_Task to complete_: Word for word, repeat the data; no picture should appear in the result.

===== Supplied material

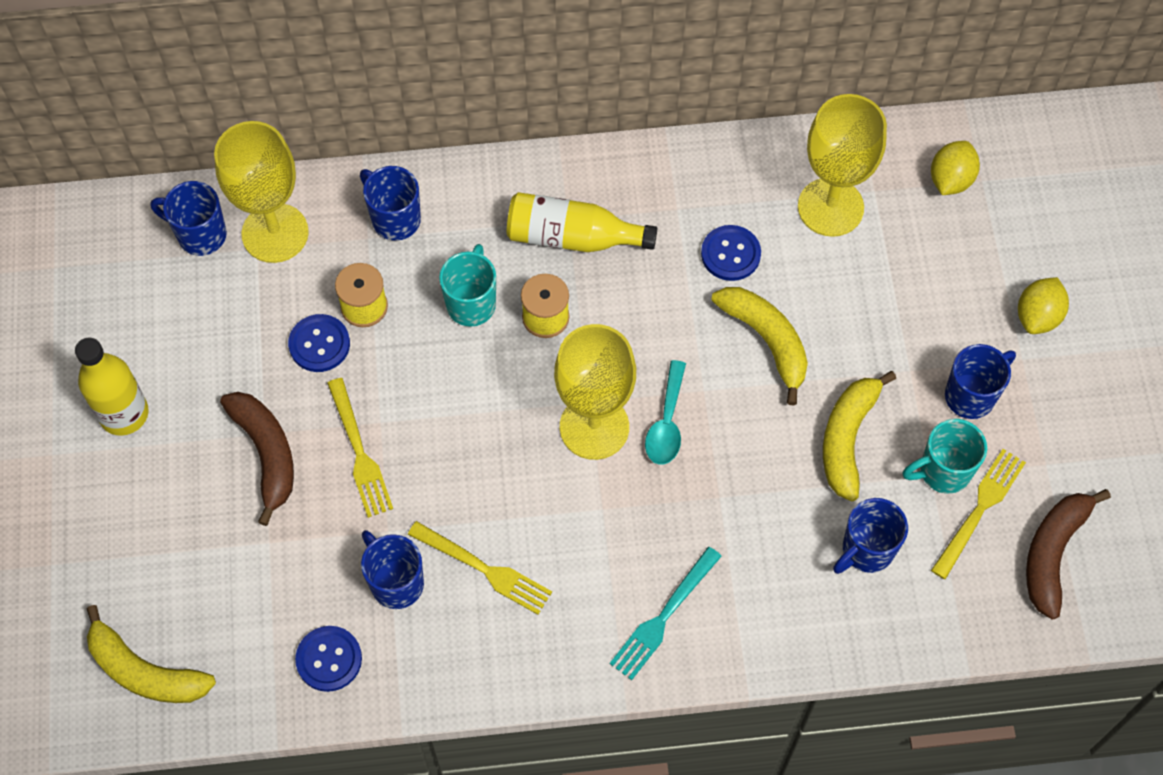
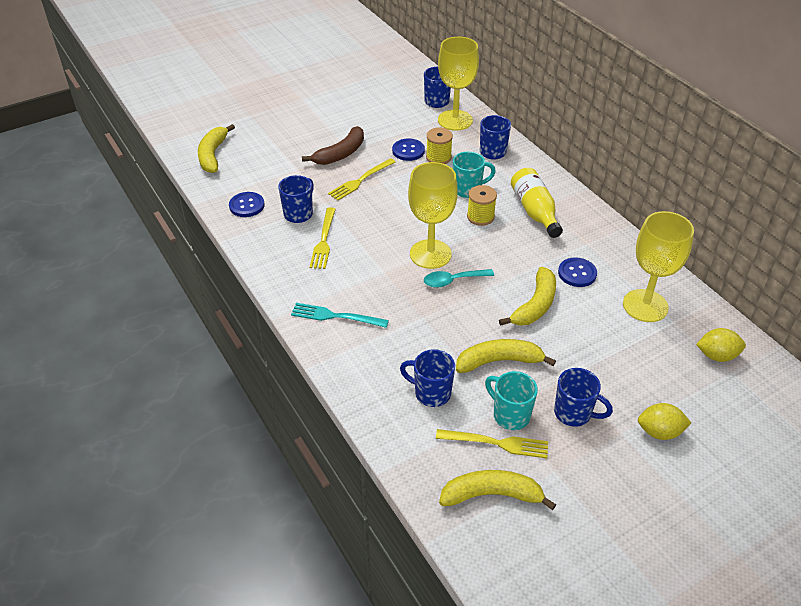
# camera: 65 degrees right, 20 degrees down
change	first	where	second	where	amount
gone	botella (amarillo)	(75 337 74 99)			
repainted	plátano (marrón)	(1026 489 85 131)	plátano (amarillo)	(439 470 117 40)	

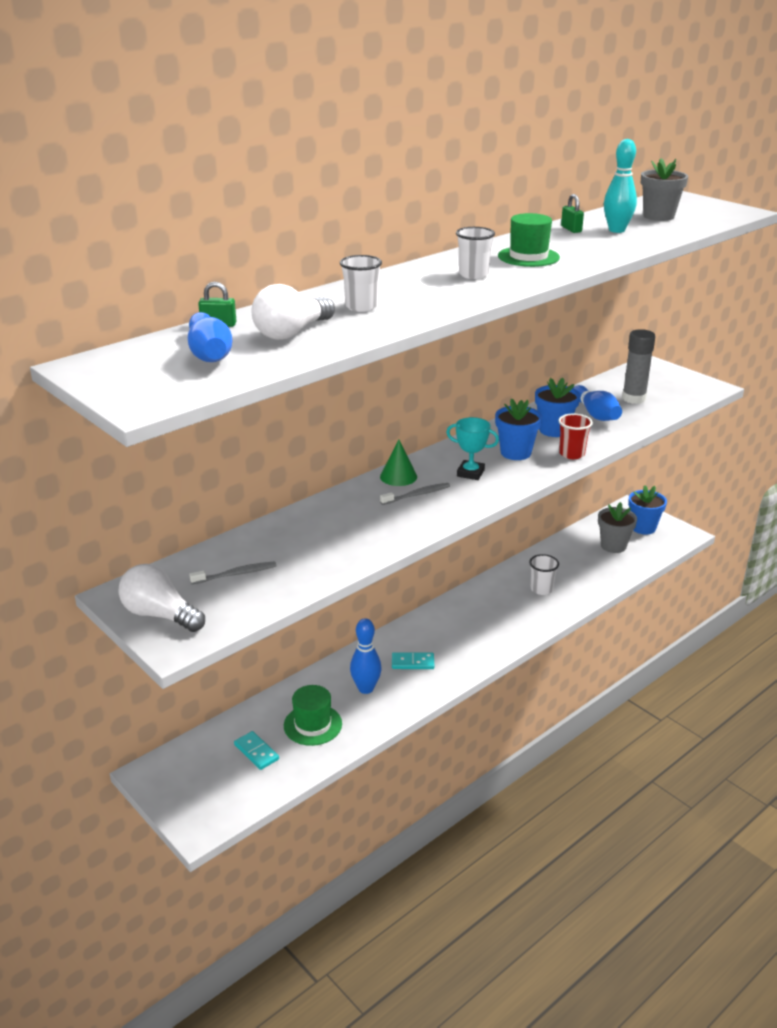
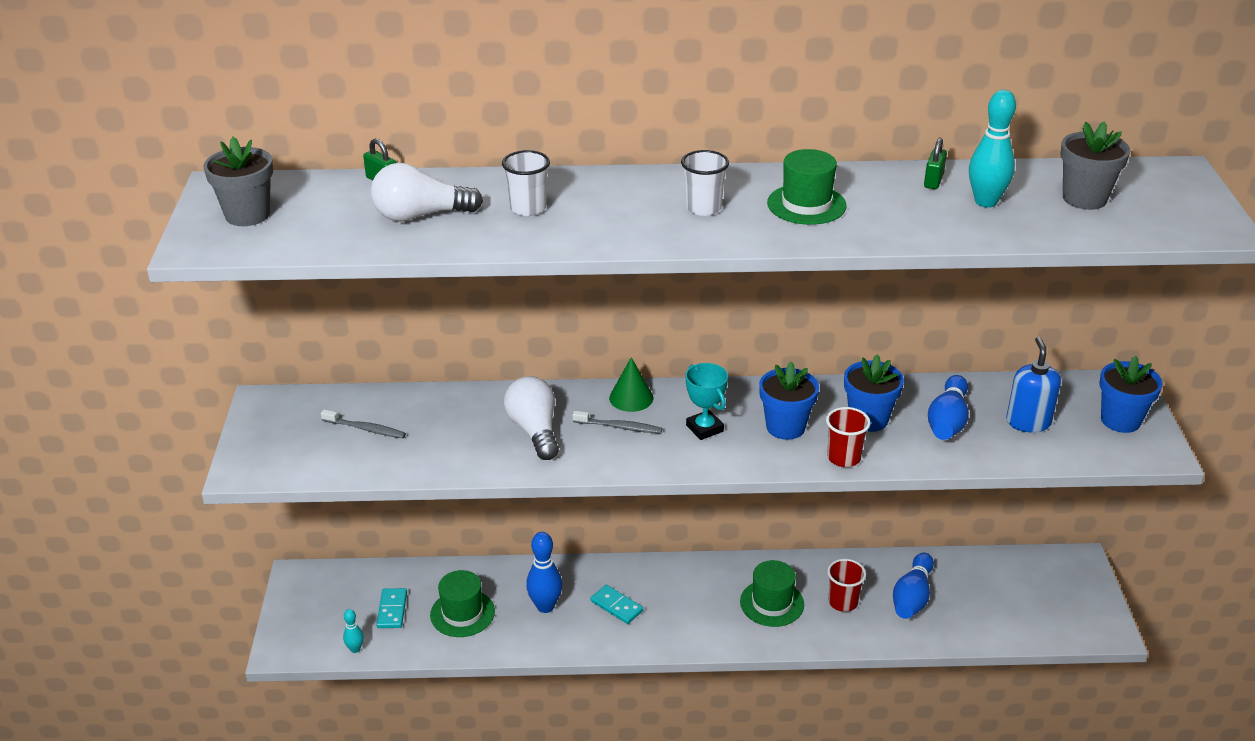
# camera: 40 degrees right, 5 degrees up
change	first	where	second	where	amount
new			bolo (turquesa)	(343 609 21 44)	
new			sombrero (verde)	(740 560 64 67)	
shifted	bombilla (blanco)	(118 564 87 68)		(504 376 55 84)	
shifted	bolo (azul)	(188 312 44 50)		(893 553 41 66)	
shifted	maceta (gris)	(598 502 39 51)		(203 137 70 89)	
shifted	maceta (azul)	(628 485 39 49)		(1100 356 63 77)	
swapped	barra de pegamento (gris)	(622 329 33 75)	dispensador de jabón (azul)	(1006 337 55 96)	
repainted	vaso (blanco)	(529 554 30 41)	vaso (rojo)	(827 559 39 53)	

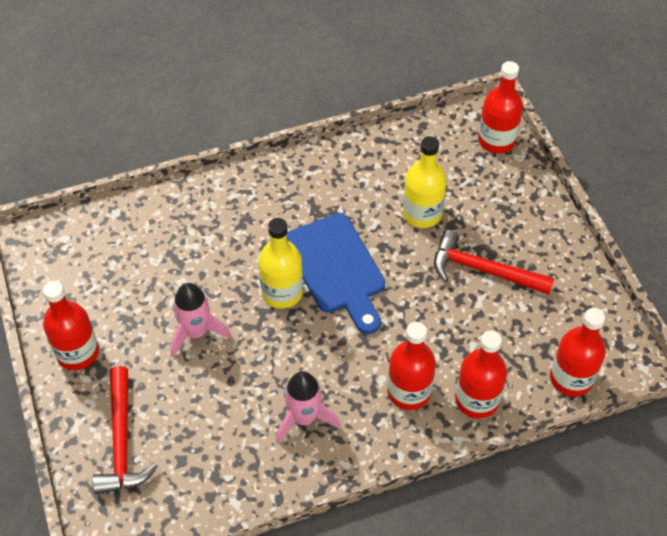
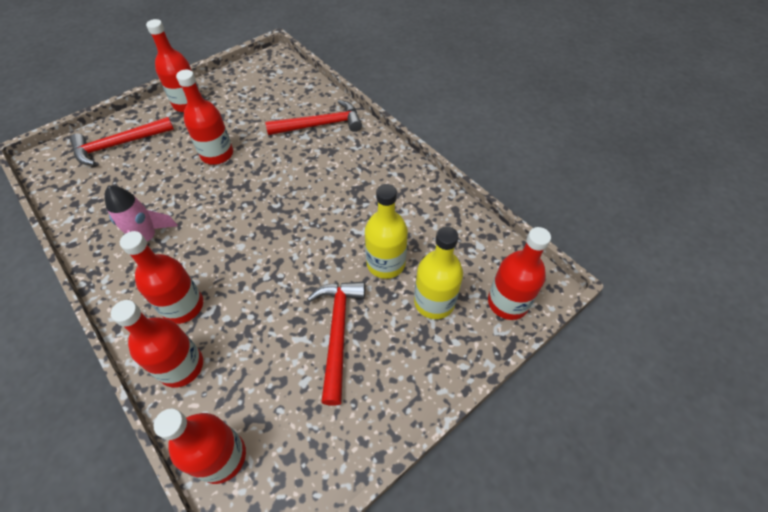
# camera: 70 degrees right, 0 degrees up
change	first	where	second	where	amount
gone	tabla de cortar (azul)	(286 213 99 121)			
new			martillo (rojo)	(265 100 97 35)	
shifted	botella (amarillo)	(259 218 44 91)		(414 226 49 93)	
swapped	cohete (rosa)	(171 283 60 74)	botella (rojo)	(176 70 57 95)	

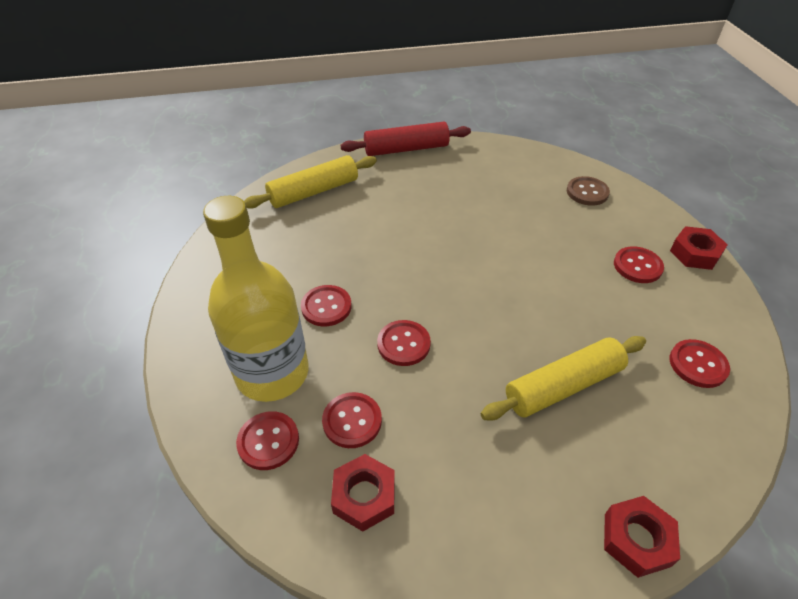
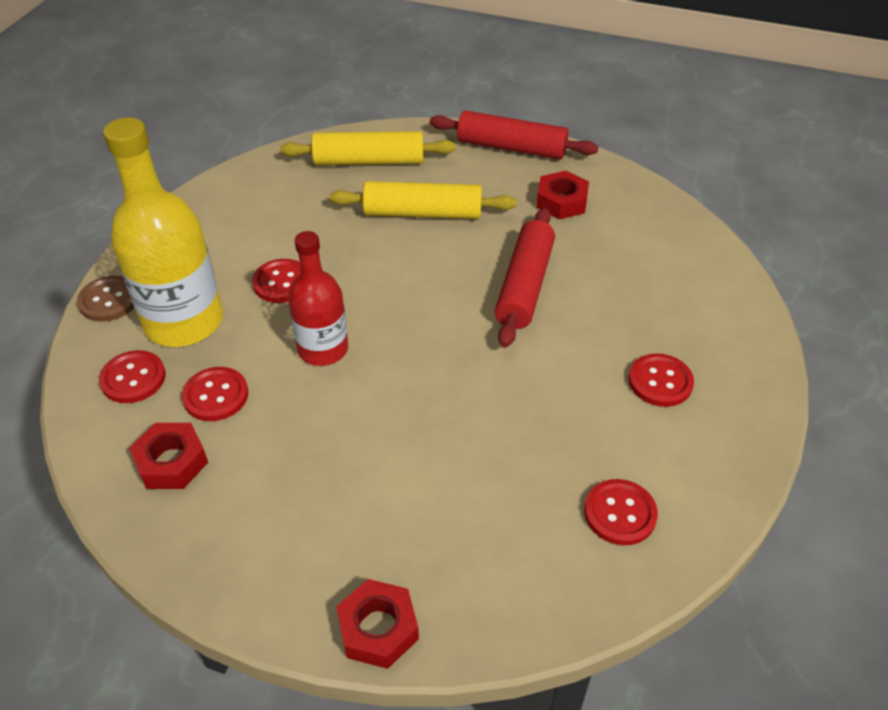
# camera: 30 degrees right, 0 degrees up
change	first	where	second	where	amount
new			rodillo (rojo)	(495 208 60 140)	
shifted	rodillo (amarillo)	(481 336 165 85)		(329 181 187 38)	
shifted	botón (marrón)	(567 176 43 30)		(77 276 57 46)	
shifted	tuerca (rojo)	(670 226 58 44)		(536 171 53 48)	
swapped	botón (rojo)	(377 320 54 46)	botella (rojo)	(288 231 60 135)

==========

_Expected output_:
# camera: 65 degrees right, 20 degrees down
change	first	where	second	where	amount
gone	botella (amarillo)	(75 337 74 99)			
repainted	plátano (marrón)	(1026 489 85 131)	plátano (amarillo)	(439 470 117 40)	

# camera: 40 degrees right, 5 degrees up
change	first	where	second	where	amount
new			bolo (turquesa)	(343 609 21 44)	
new			sombrero (verde)	(740 560 64 67)	
shifted	bombilla (blanco)	(118 564 87 68)		(504 376 55 84)	
shifted	bolo (azul)	(188 312 44 50)		(893 553 41 66)	
shifted	maceta (gris)	(598 502 39 51)		(203 137 70 89)	
shifted	maceta (azul)	(628 485 39 49)		(1100 356 63 77)	
swapped	barra de pegamento (gris)	(622 329 33 75)	dispensador de jabón (azul)	(1006 337 55 96)	
repainted	vaso (blanco)	(529 554 30 41)	vaso (rojo)	(827 559 39 53)	

# camera: 70 degrees right, 0 degrees up
change	first	where	second	where	amount
gone	tabla de cortar (azul)	(286 213 99 121)			
new			martillo (rojo)	(265 100 97 35)	
shifted	botella (amarillo)	(259 218 44 91)		(414 226 49 93)	
swapped	cohete (rosa)	(171 283 60 74)	botella (rojo)	(176 70 57 95)	

# camera: 30 degrees right, 0 degrees up
change	first	where	second	where	amount
new			rodillo (rojo)	(495 208 60 140)	
shifted	rodillo (amarillo)	(481 336 165 85)		(329 181 187 38)	
shifted	botón (marrón)	(567 176 43 30)		(77 276 57 46)	
shifted	tuerca (rojo)	(670 226 58 44)		(536 171 53 48)	
swapped	botón (rojo)	(377 320 54 46)	botella (rojo)	(288 231 60 135)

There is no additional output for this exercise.